__TASK REQUIREMENTS__.
Print every entry below again exactly as written, skipping the pictures.
--- START ---
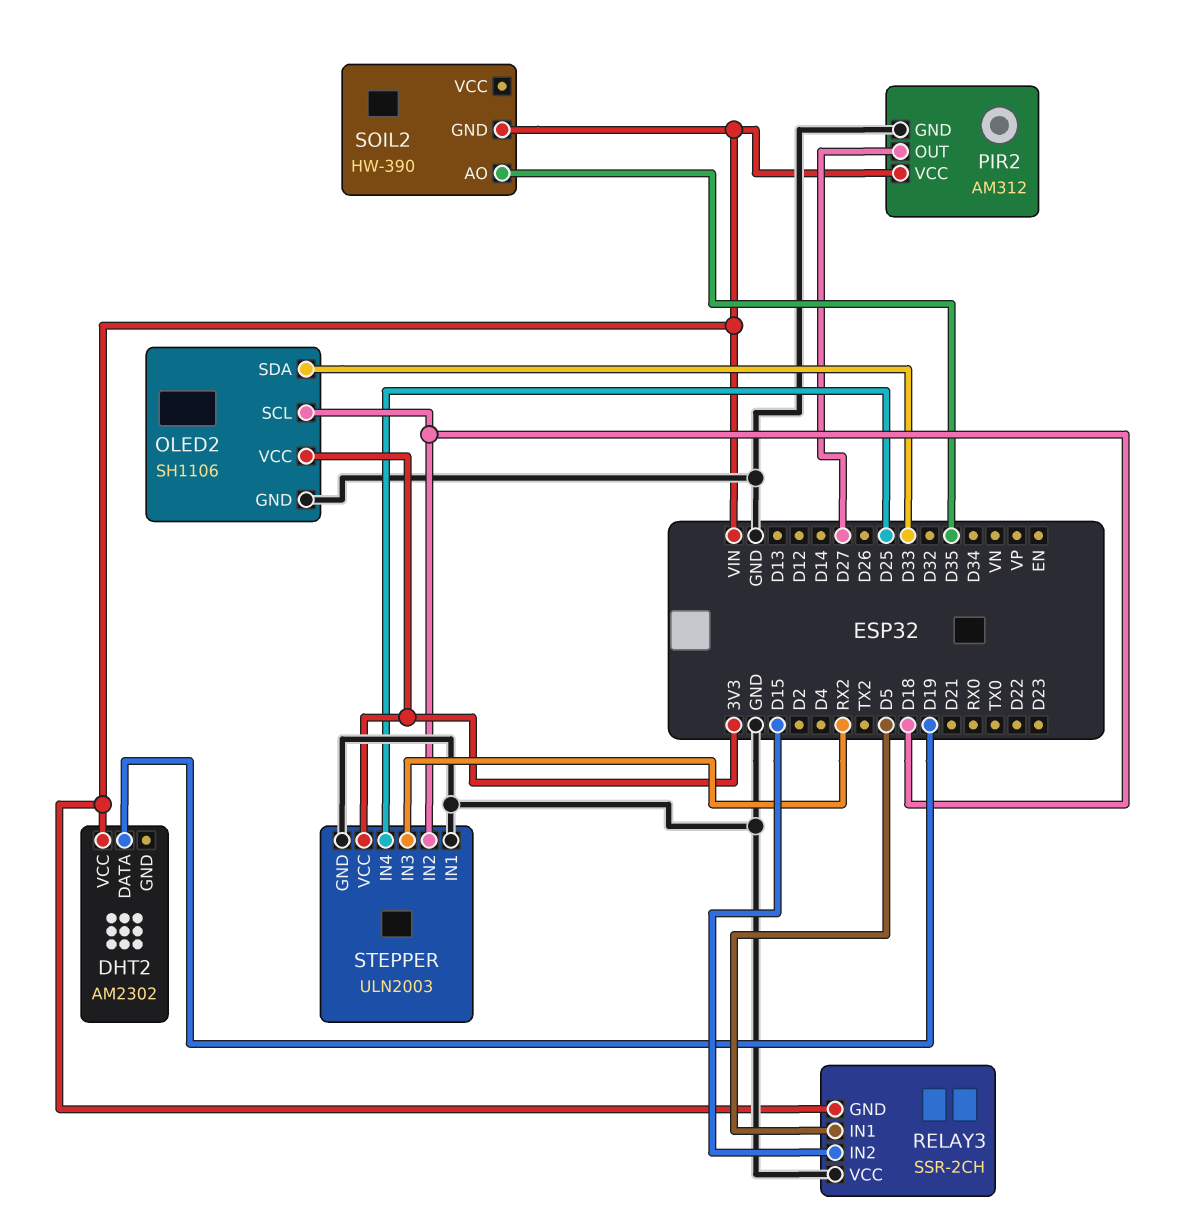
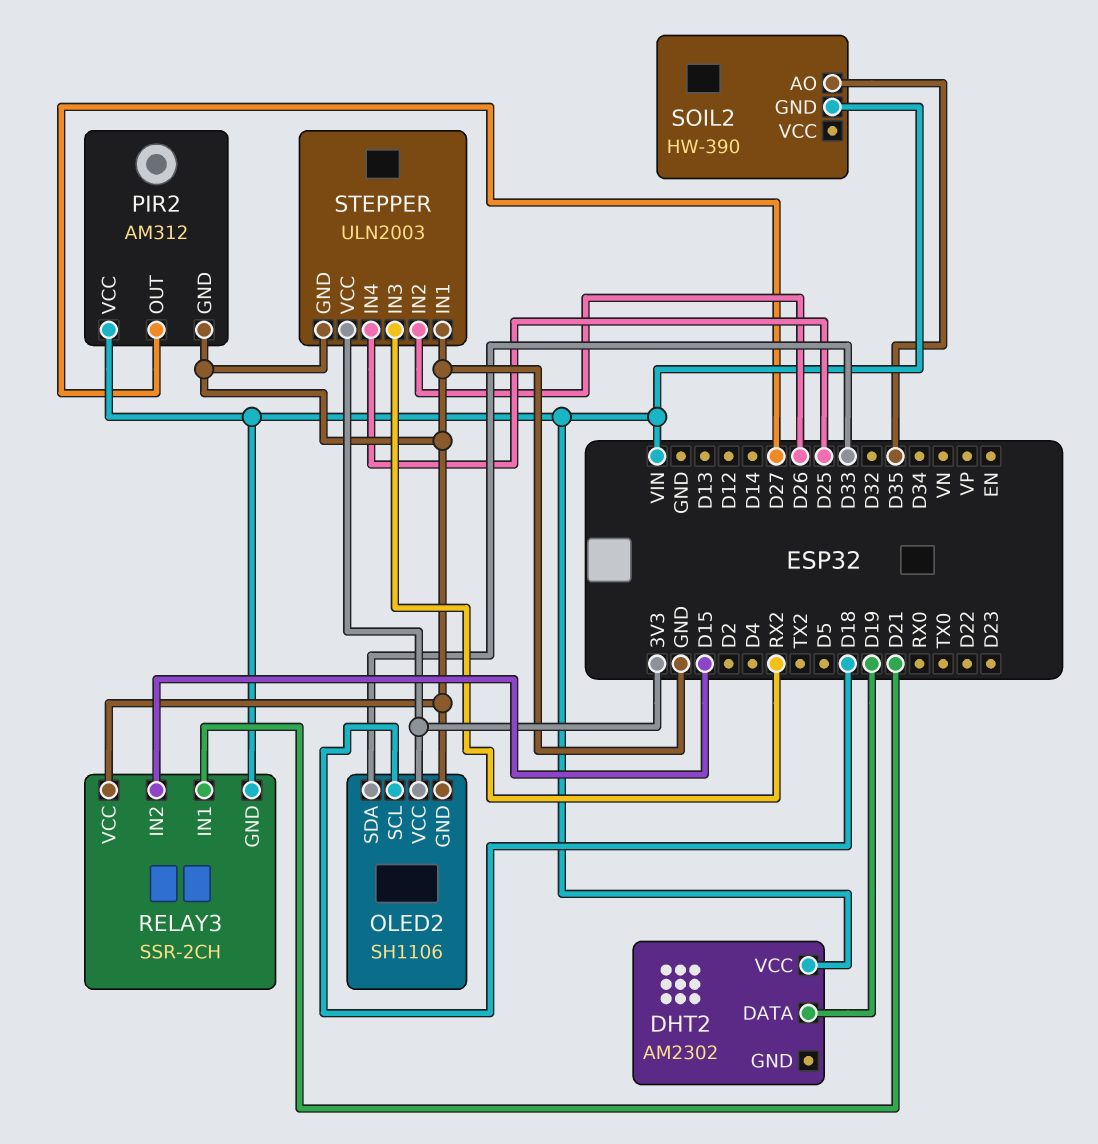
RELAY3 pin IN1: D5 -> D21
STEPPER pin IN2: D18 -> D26

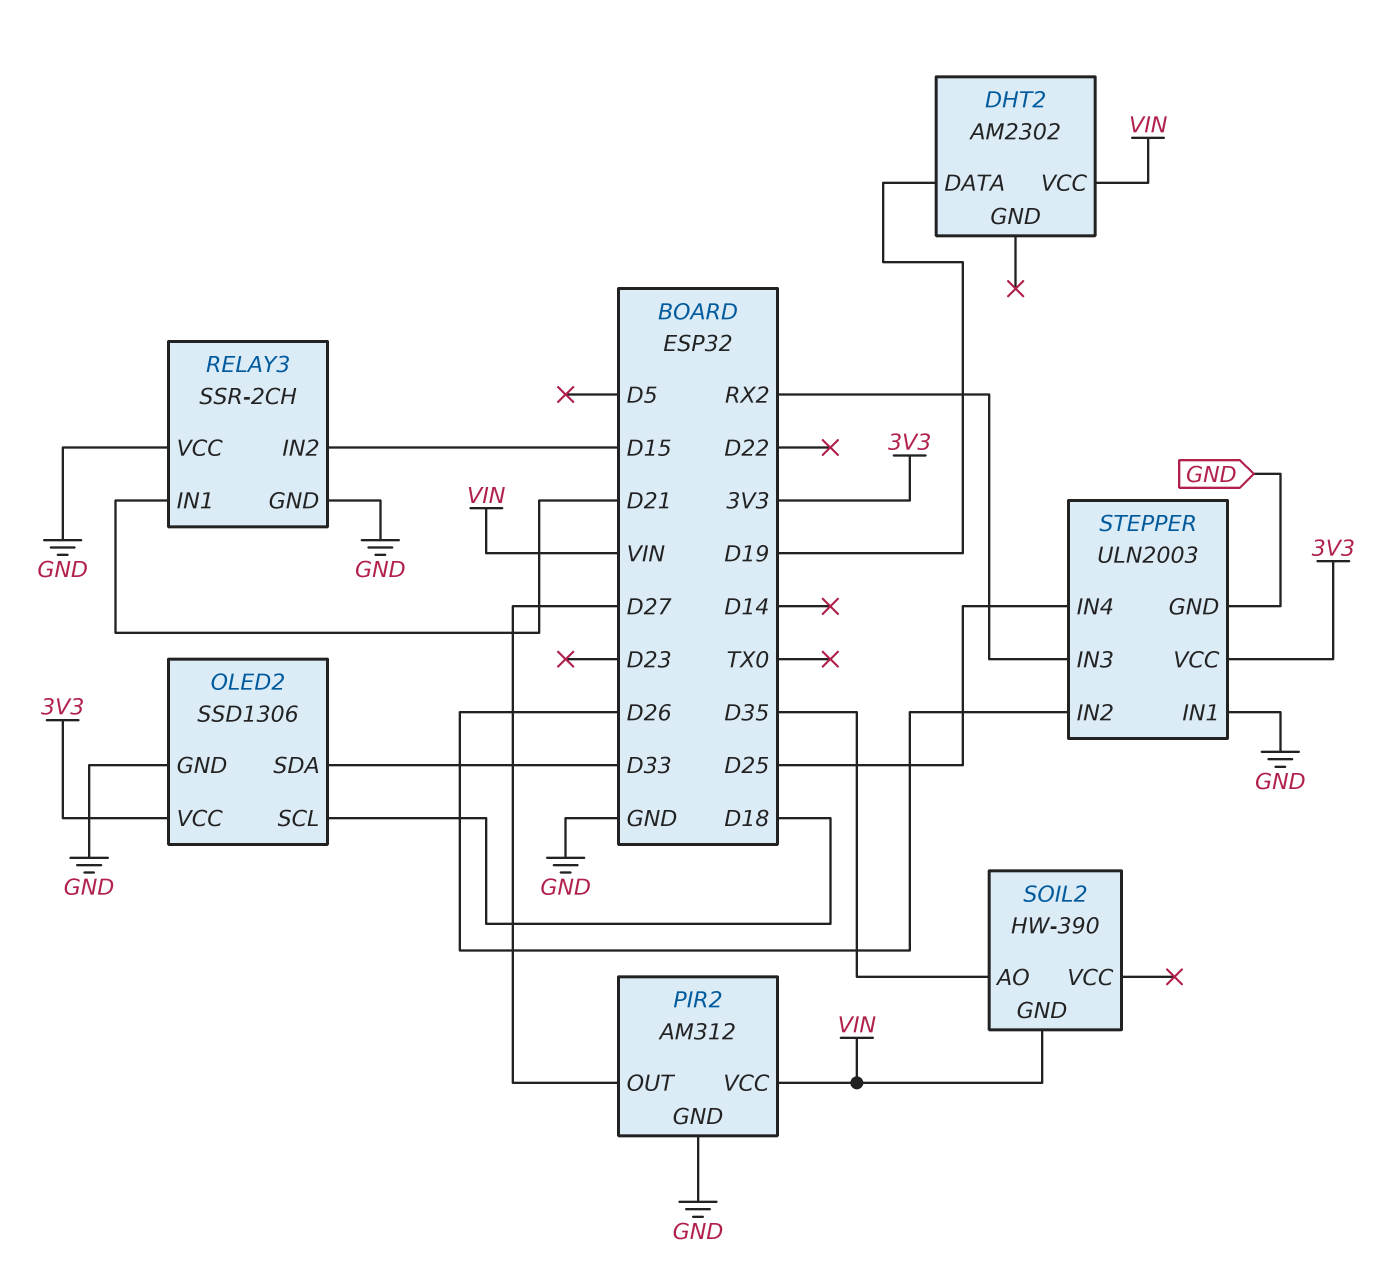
OLED2: SH1106 -> SSD1306
RELAY3 pin GND: VIN -> GND

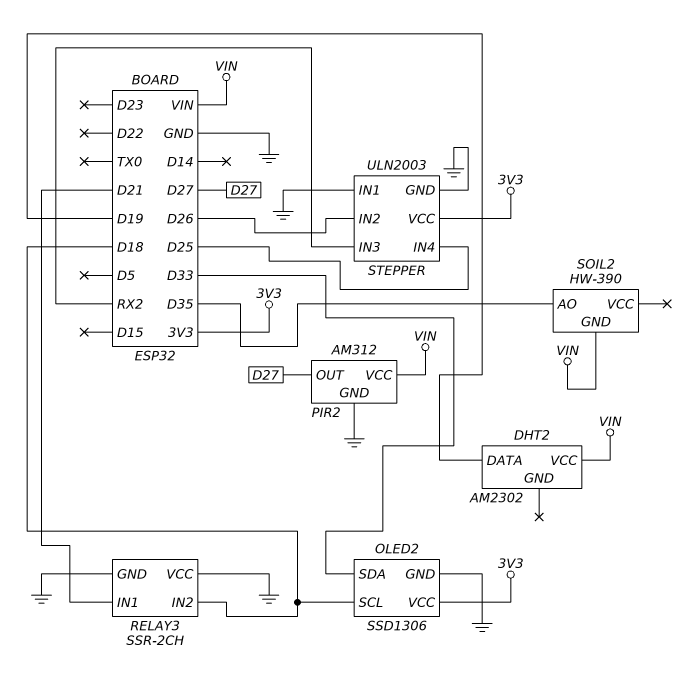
RELAY3 pin IN2: D15 -> D18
--- END ---
__OUTPUT FOR THIS TASK__.
RELAY3 pin IN1: D5 -> D21
STEPPER pin IN2: D18 -> D26

OLED2: SH1106 -> SSD1306
RELAY3 pin GND: VIN -> GND

RELAY3 pin IN2: D15 -> D18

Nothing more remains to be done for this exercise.